** Opening Record extracts block **

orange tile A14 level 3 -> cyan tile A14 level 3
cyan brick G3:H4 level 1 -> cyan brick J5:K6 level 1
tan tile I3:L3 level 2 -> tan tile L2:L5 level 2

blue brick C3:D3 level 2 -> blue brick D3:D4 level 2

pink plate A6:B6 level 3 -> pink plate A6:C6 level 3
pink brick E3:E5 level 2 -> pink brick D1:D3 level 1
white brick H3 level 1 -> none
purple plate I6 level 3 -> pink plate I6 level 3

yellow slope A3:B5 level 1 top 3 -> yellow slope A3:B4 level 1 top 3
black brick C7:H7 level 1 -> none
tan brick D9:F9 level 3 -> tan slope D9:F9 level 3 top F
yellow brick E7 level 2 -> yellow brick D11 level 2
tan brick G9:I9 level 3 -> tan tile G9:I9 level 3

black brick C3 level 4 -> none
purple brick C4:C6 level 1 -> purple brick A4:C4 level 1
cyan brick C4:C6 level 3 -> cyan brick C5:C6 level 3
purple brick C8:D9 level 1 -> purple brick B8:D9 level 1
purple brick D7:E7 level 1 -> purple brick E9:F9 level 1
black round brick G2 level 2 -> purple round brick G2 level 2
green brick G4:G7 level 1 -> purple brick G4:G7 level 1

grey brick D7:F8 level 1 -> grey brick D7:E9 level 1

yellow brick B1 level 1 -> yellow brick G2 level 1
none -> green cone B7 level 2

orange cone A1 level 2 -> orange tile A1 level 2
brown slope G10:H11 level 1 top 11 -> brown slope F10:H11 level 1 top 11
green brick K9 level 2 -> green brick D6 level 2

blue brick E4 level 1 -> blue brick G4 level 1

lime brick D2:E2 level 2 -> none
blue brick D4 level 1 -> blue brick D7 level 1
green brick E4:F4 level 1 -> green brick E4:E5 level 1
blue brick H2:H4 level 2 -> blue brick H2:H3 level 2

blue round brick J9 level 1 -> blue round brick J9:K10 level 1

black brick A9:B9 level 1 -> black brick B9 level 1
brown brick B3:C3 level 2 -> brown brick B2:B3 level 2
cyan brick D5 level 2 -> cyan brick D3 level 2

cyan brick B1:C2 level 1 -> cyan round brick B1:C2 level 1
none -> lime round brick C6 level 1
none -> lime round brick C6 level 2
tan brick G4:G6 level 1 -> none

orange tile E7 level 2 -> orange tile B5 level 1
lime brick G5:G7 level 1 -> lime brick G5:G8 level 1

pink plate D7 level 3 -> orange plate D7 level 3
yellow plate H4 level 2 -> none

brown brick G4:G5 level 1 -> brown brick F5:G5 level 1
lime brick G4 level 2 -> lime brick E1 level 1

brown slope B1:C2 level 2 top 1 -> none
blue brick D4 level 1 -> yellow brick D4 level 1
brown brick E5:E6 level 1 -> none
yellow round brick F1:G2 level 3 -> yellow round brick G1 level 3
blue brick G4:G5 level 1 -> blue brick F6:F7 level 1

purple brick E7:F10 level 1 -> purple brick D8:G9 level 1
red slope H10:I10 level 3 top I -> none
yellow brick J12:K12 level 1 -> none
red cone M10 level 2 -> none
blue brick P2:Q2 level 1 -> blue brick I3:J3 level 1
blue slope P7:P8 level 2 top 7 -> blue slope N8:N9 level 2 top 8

** Closing Record extracts block **

Action item: Word for word, restate the lines from the one holding "blue brick H2:H4" to the last line of the records.

Problem solution:
blue brick H2:H4 level 2 -> blue brick H2:H3 level 2

blue round brick J9 level 1 -> blue round brick J9:K10 level 1

black brick A9:B9 level 1 -> black brick B9 level 1
brown brick B3:C3 level 2 -> brown brick B2:B3 level 2
cyan brick D5 level 2 -> cyan brick D3 level 2

cyan brick B1:C2 level 1 -> cyan round brick B1:C2 level 1
none -> lime round brick C6 level 1
none -> lime round brick C6 level 2
tan brick G4:G6 level 1 -> none

orange tile E7 level 2 -> orange tile B5 level 1
lime brick G5:G7 level 1 -> lime brick G5:G8 level 1

pink plate D7 level 3 -> orange plate D7 level 3
yellow plate H4 level 2 -> none

brown brick G4:G5 level 1 -> brown brick F5:G5 level 1
lime brick G4 level 2 -> lime brick E1 level 1

brown slope B1:C2 level 2 top 1 -> none
blue brick D4 level 1 -> yellow brick D4 level 1
brown brick E5:E6 level 1 -> none
yellow round brick F1:G2 level 3 -> yellow round brick G1 level 3
blue brick G4:G5 level 1 -> blue brick F6:F7 level 1

purple brick E7:F10 level 1 -> purple brick D8:G9 level 1
red slope H10:I10 level 3 top I -> none
yellow brick J12:K12 level 1 -> none
red cone M10 level 2 -> none
blue brick P2:Q2 level 1 -> blue brick I3:J3 level 1
blue slope P7:P8 level 2 top 7 -> blue slope N8:N9 level 2 top 8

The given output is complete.